**EXCERPTED RECORDS:**

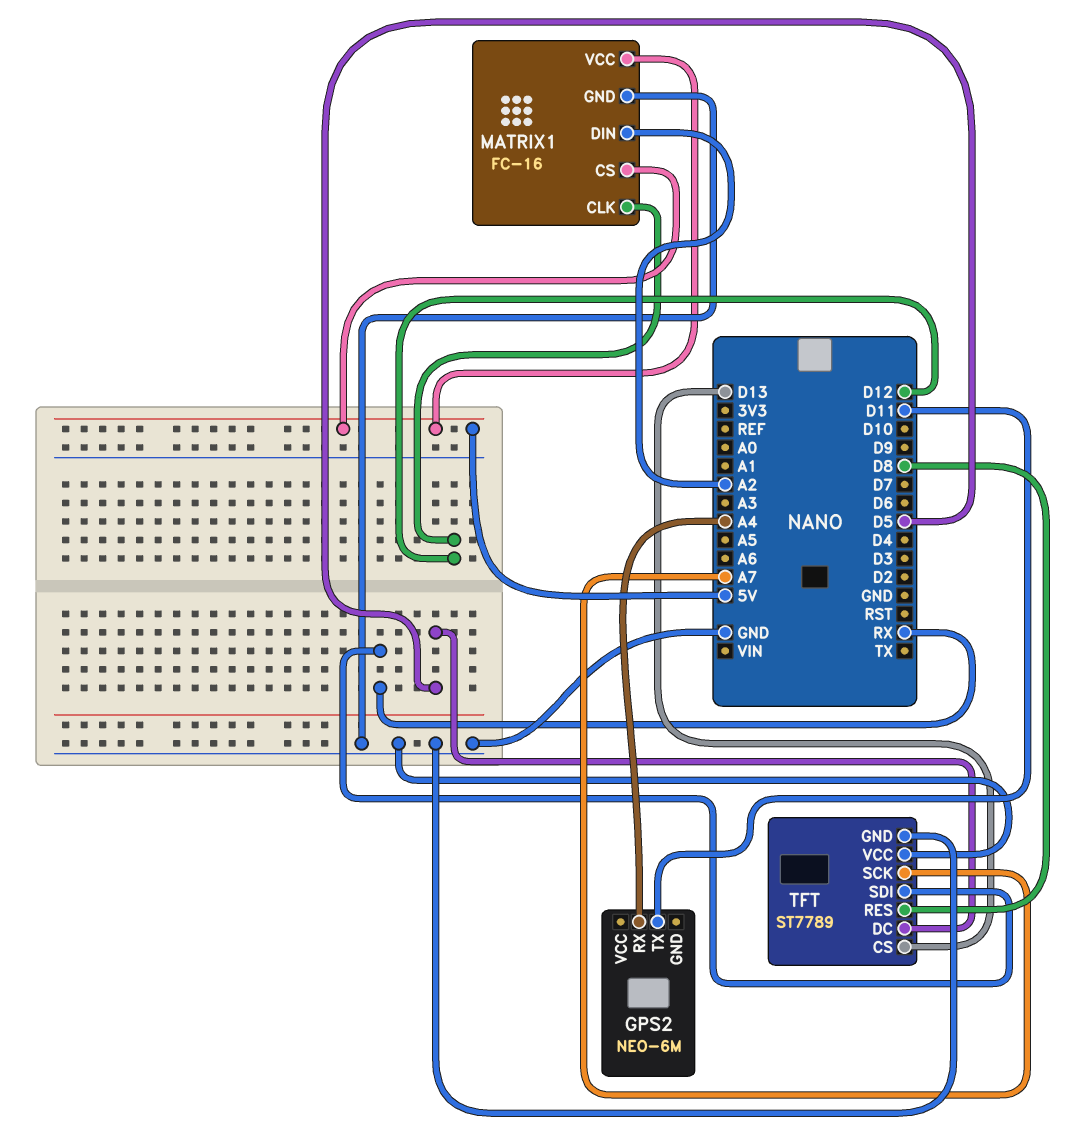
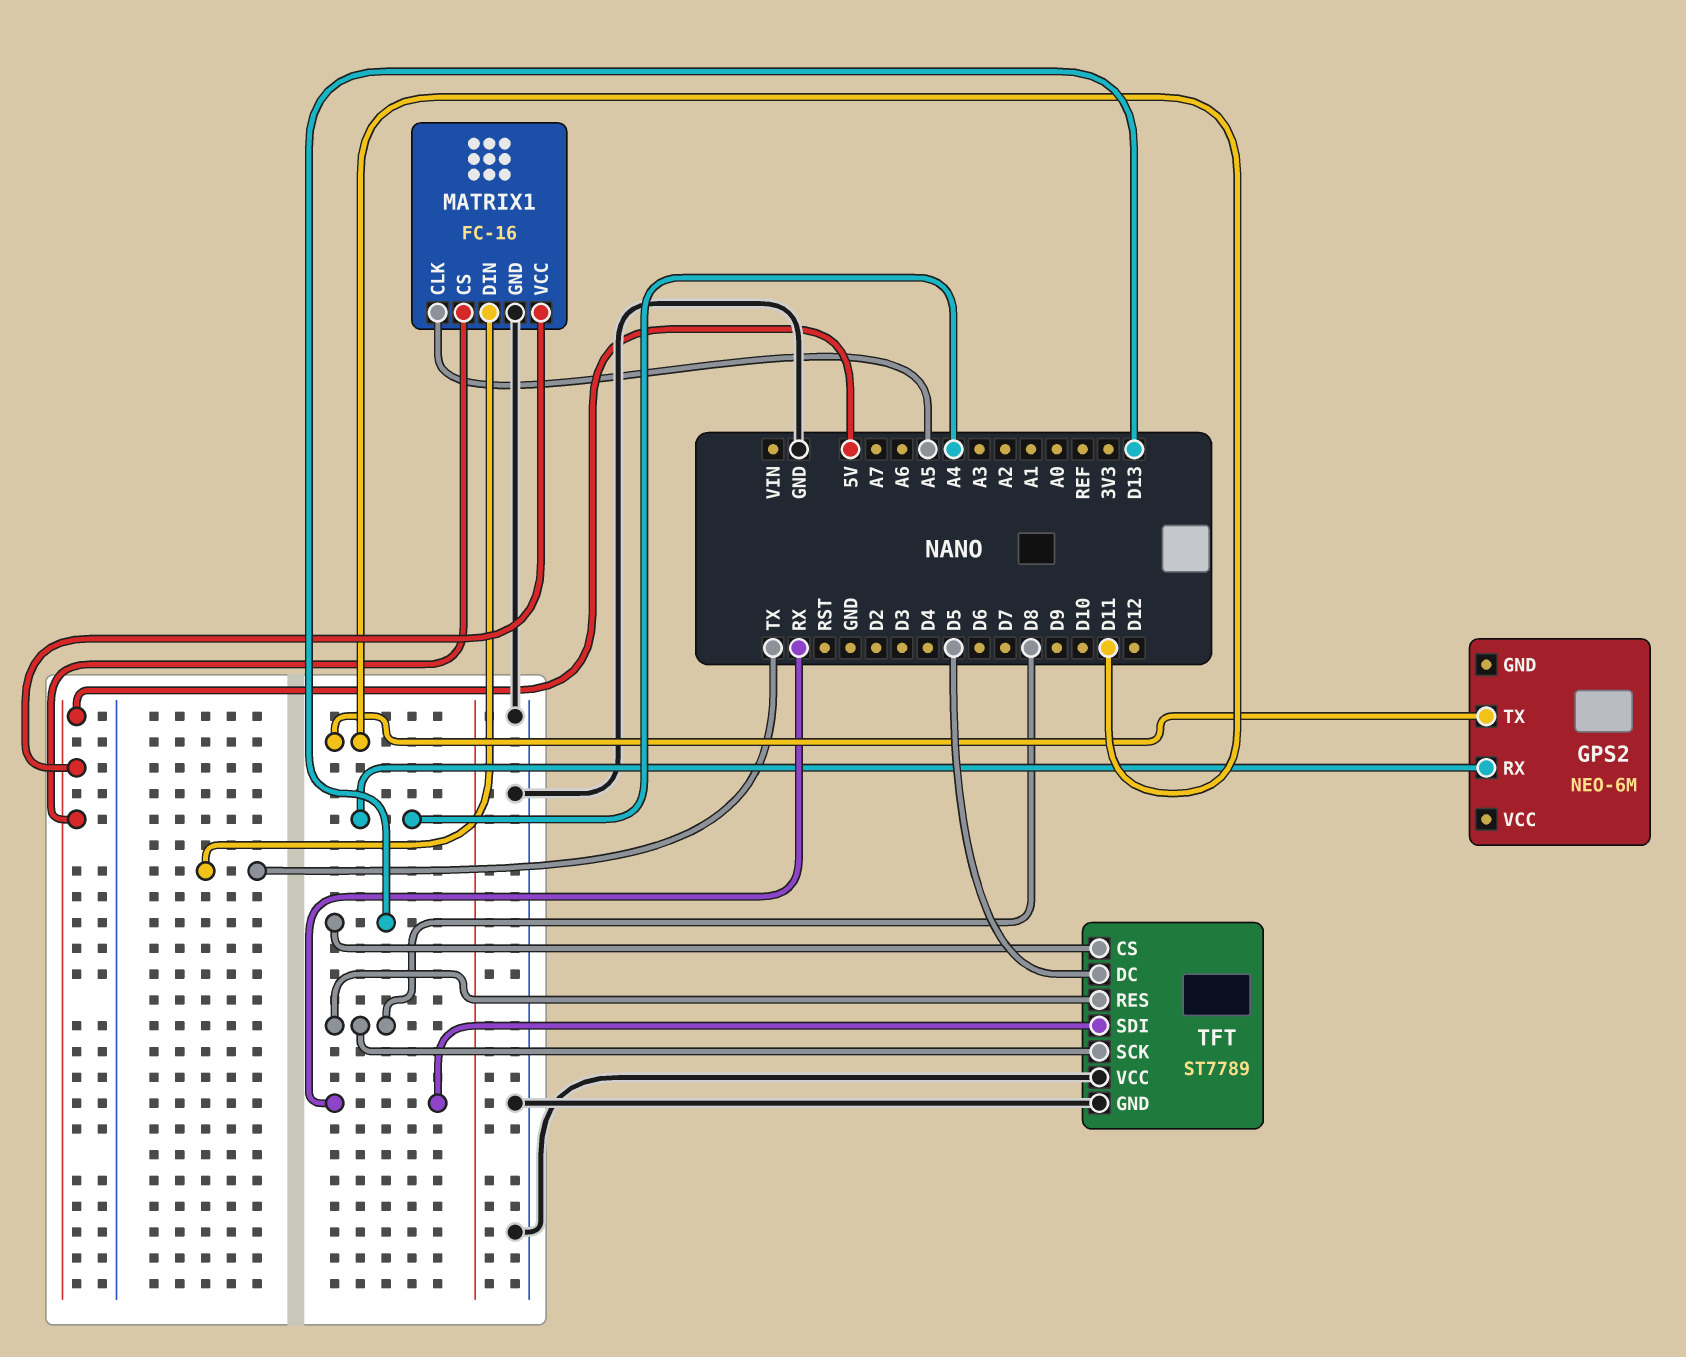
MATRIX1 pin CLK: D12 -> A5
MATRIX1 pin DIN: A2 -> TX
TFT pin SCK: A7 -> D8

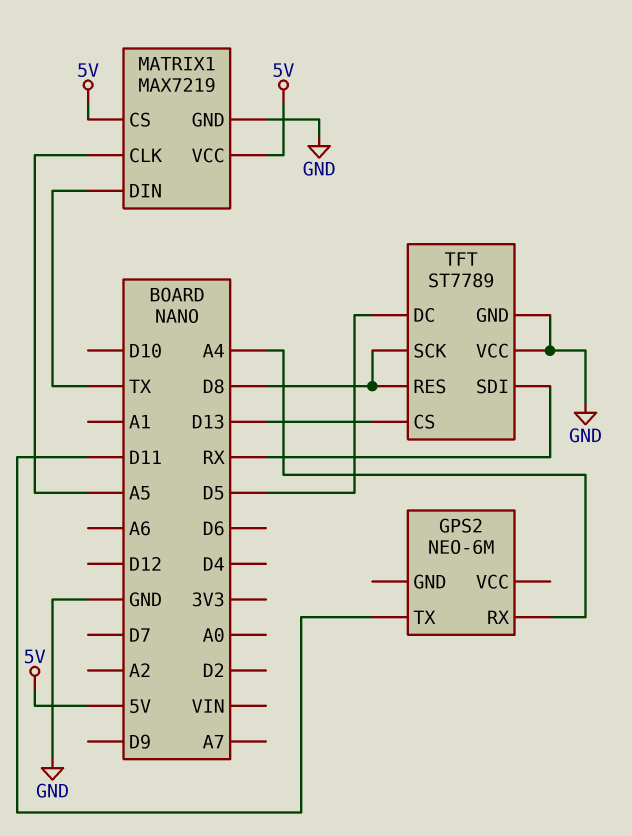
MATRIX1: FC-16 -> MAX7219

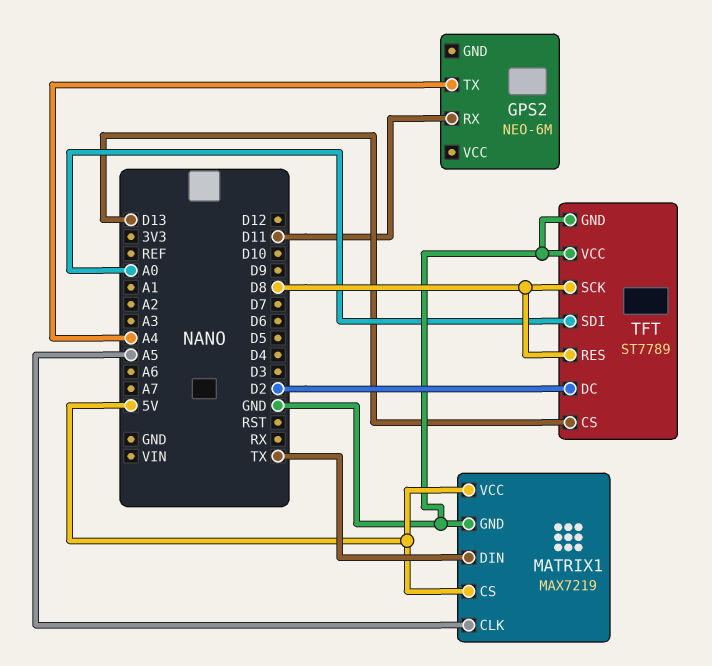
GPS2 pin RX: A4 -> D11
GPS2 pin TX: D11 -> A4
TFT pin DC: D5 -> D2
TFT pin SDI: RX -> A0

**WHAT TO DO:**
Keep every word of the lines above unchanged in the copy, and omit the pictures.

**RESULT:**
MATRIX1 pin CLK: D12 -> A5
MATRIX1 pin DIN: A2 -> TX
TFT pin SCK: A7 -> D8

MATRIX1: FC-16 -> MAX7219

GPS2 pin RX: A4 -> D11
GPS2 pin TX: D11 -> A4
TFT pin DC: D5 -> D2
TFT pin SDI: RX -> A0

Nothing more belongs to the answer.